The required output is a copy of each line in the material below that includes "moved".
---------- Entries shown ----------
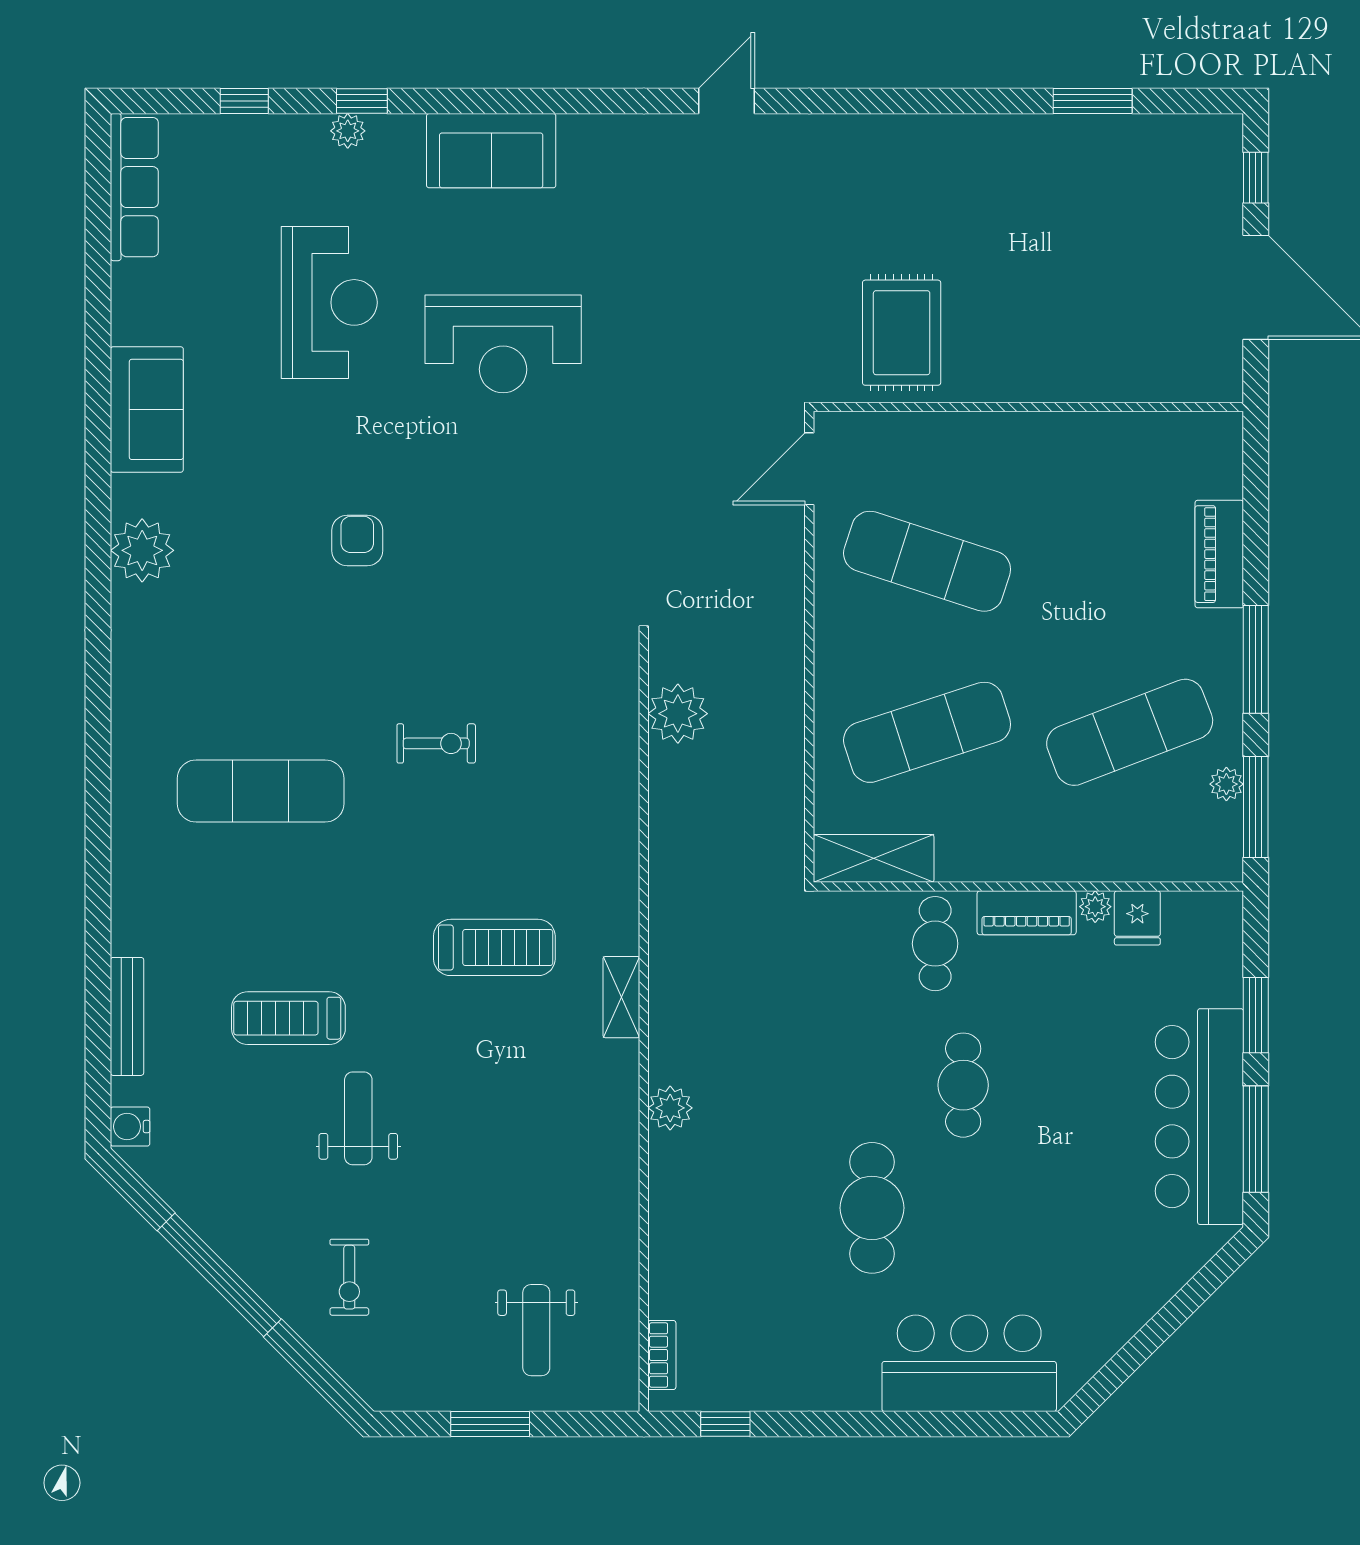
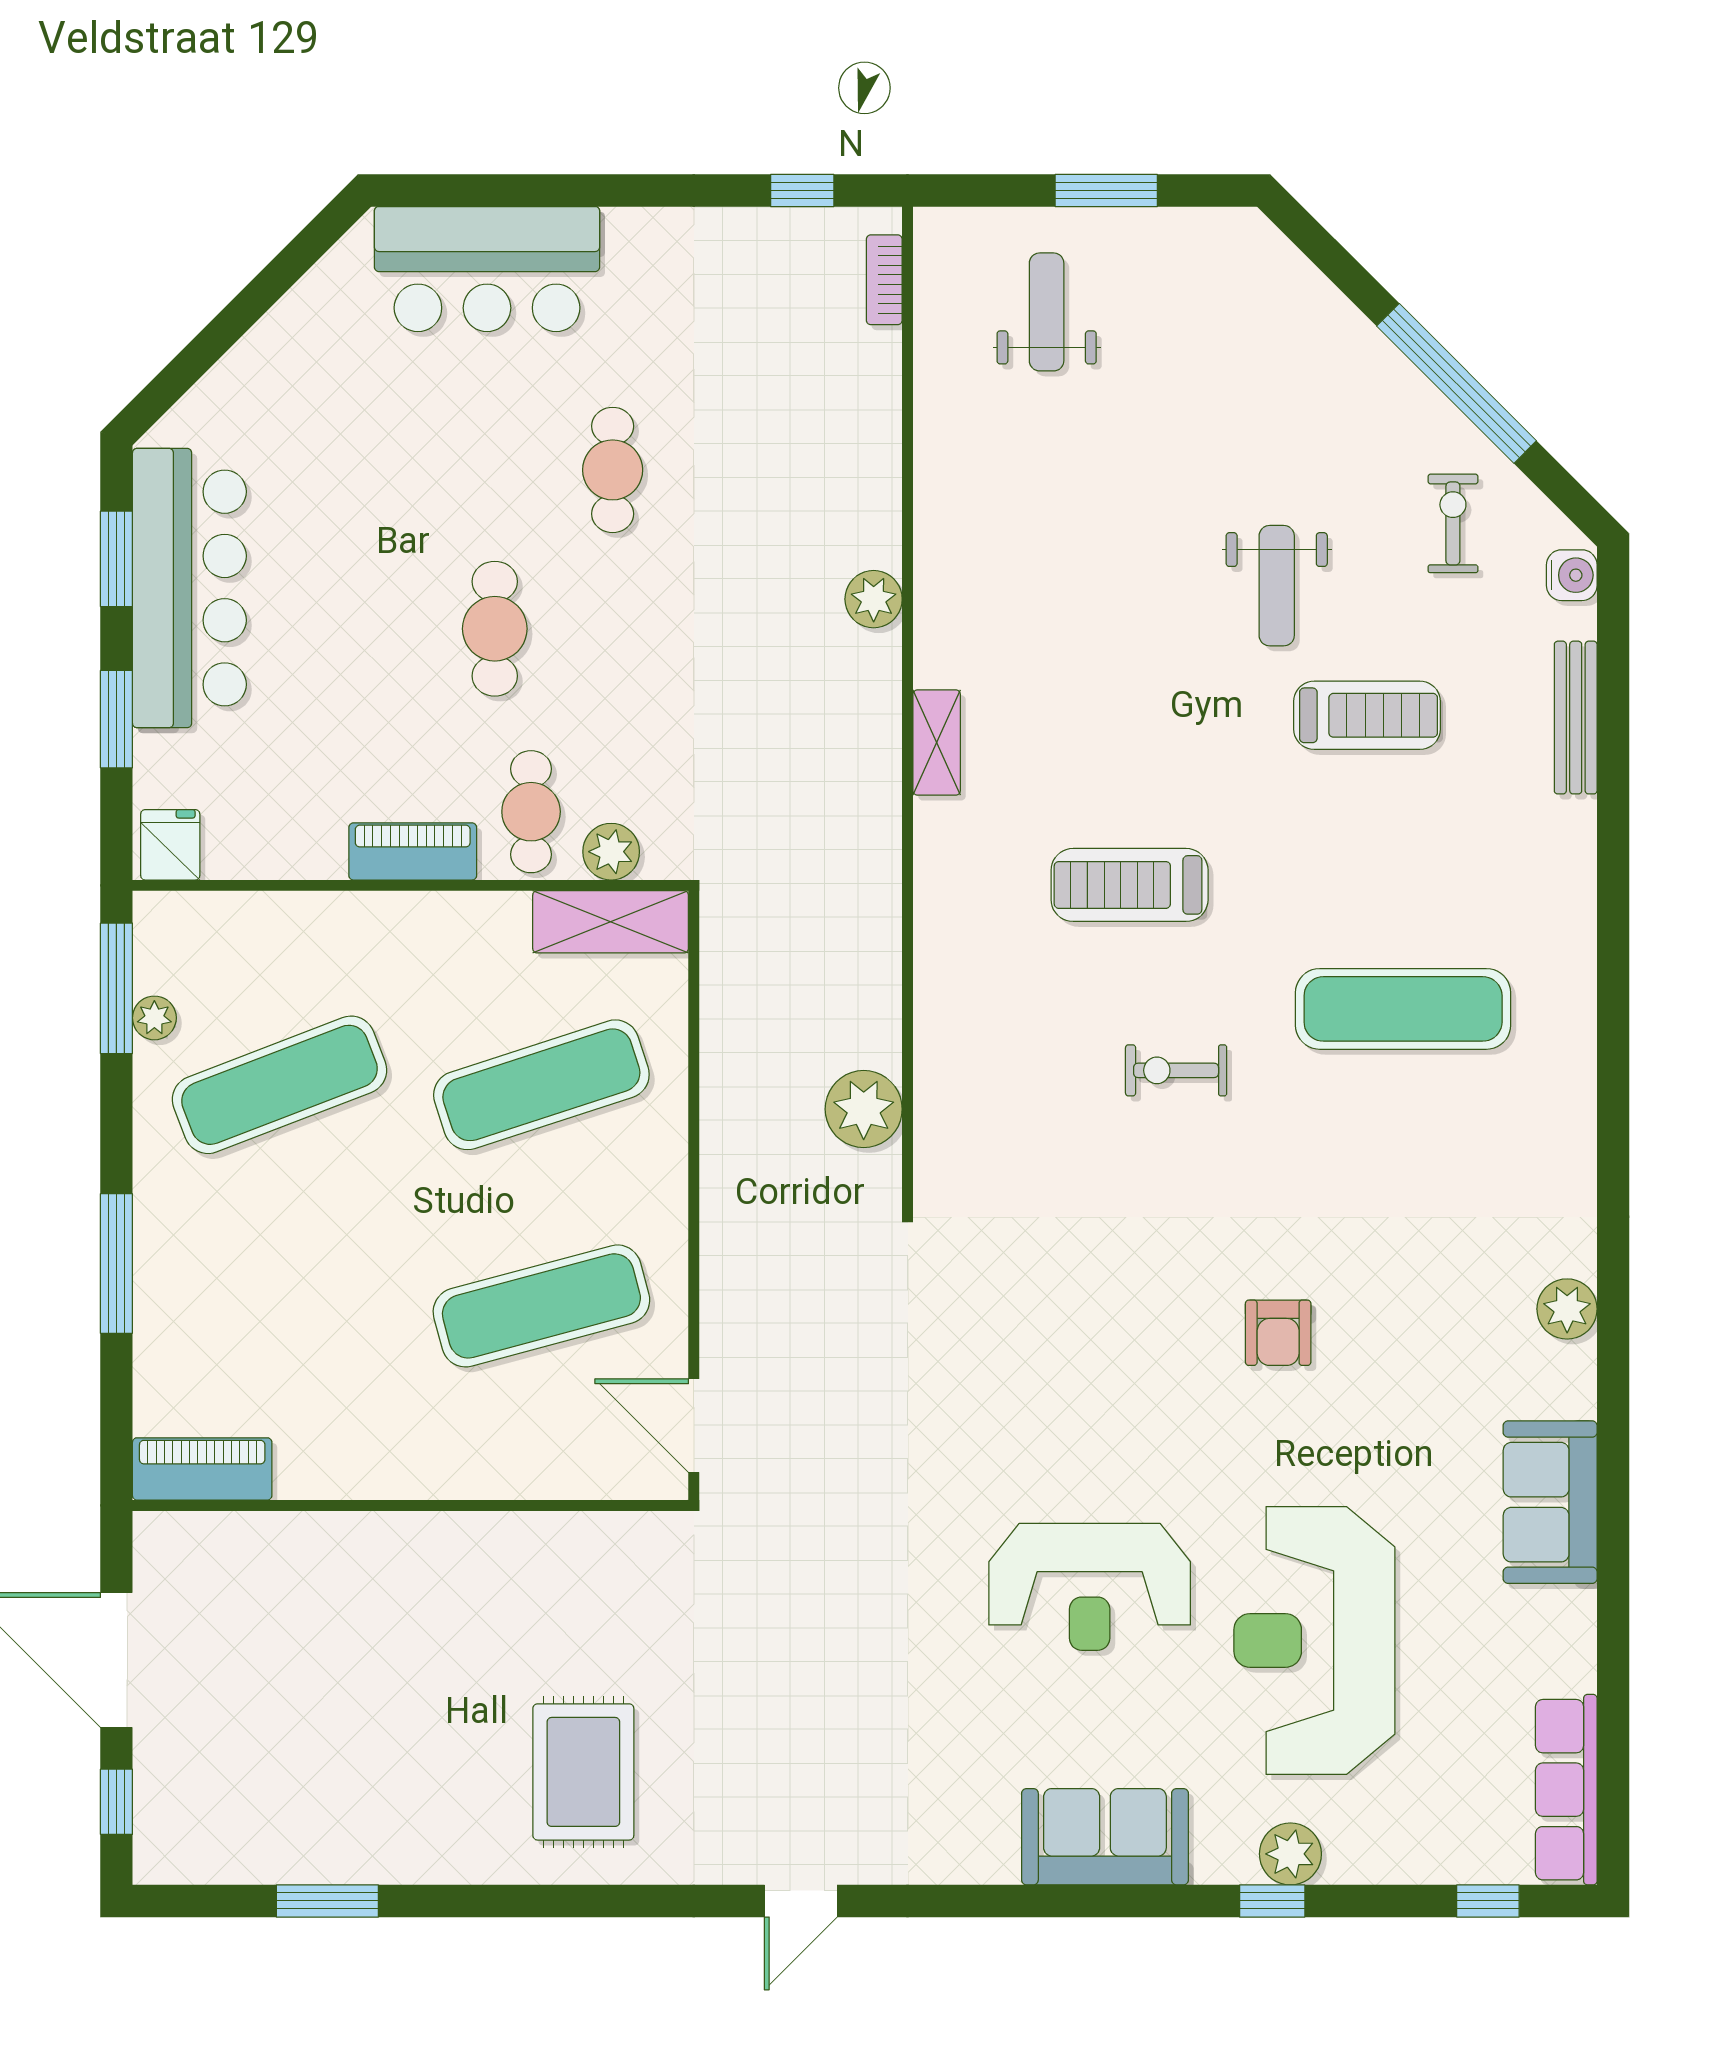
window: (244, 101) -> (1488, 1901), moved
plant: (348, 131) -> (1290, 1854), width x1.38, depth x1.38
reception desk: (329, 302) -> (1314, 1640), width x1.36, depth x1.30
rug: (902, 333) -> (583, 1772), moved
reception desk: (503, 344) -> (1090, 1587), turned 180
door: (809, 469) -> (694, 1426), swing flipped
plant: (142, 550) -> (1567, 1309), width x0.73, depth x0.73
piano: (1219, 554) -> (202, 1469), moved, turned -90
exercise mat: (927, 561) -> (541, 1306), turned -33
window: (1256, 659) -> (116, 1263), moved
plant: (1095, 907) -> (611, 852), moved, width x1.38, depth x1.38
fridge: (1137, 918) -> (170, 845), moved
treadmill: (494, 947) -> (1130, 885), moved
window: (1256, 1139) -> (116, 559), width x0.69
cafe table: (872, 1208) -> (613, 470), width x0.73, depth x0.74
exercise bike: (349, 1277) -> (1453, 523), moved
----------
_Result of this exercise_
window: (244, 101) -> (1488, 1901), moved
rug: (902, 333) -> (583, 1772), moved
piano: (1219, 554) -> (202, 1469), moved, turned -90
window: (1256, 659) -> (116, 1263), moved
plant: (1095, 907) -> (611, 852), moved, width x1.38, depth x1.38
fridge: (1137, 918) -> (170, 845), moved
treadmill: (494, 947) -> (1130, 885), moved
exercise bike: (349, 1277) -> (1453, 523), moved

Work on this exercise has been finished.